[[ STORED DATA, beginning ]]
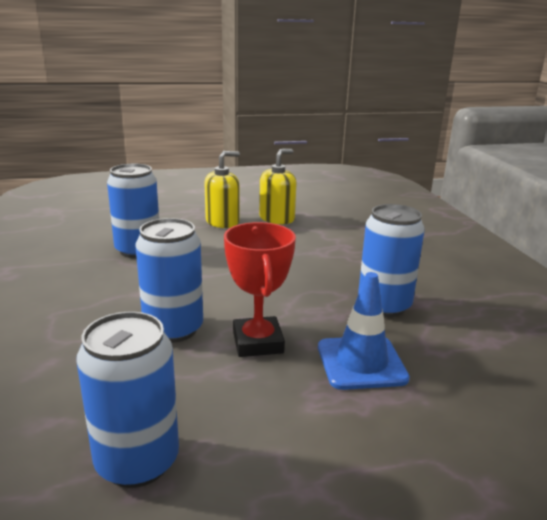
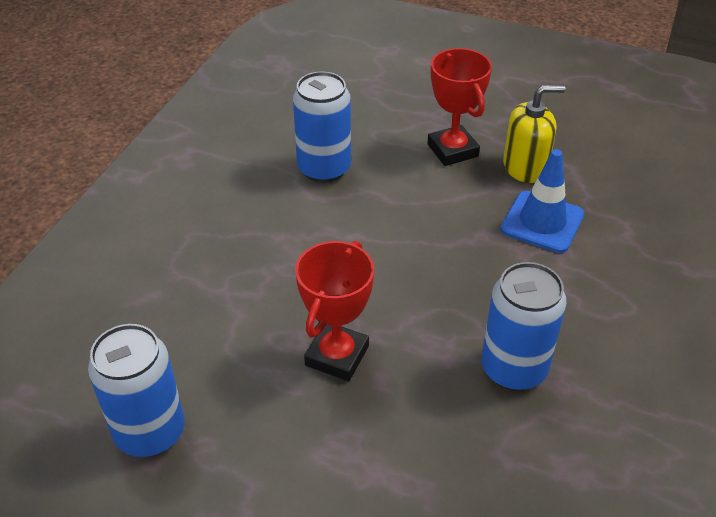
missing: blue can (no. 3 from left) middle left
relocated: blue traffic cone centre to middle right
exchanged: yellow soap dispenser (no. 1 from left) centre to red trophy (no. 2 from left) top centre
[[ STORED DATA, end ]]
GOAL OF THE EXERCISE: Drop the images and copy all the data exactly.

RESPONSE FOR THIS EXERCISE:
missing: blue can (no. 3 from left) middle left
relocated: blue traffic cone centre to middle right
exchanged: yellow soap dispenser (no. 1 from left) centre to red trophy (no. 2 from left) top centre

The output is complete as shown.